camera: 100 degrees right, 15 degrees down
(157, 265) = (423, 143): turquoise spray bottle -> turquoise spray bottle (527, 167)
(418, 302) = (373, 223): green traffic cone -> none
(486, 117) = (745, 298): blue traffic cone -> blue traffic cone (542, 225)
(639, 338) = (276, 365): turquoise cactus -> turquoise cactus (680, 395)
━━━━━━━━━━
- **EXERCISE PROMPT**
Please reproduce the line containing "(157, 265) = (423, 143): turquoise" and each line after it to the end of the listing, exactly, with nothing added or left out.

- **EXERCISE RESPONSE**
(157, 265) = (423, 143): turquoise spray bottle -> turquoise spray bottle (527, 167)
(418, 302) = (373, 223): green traffic cone -> none
(486, 117) = (745, 298): blue traffic cone -> blue traffic cone (542, 225)
(639, 338) = (276, 365): turquoise cactus -> turquoise cactus (680, 395)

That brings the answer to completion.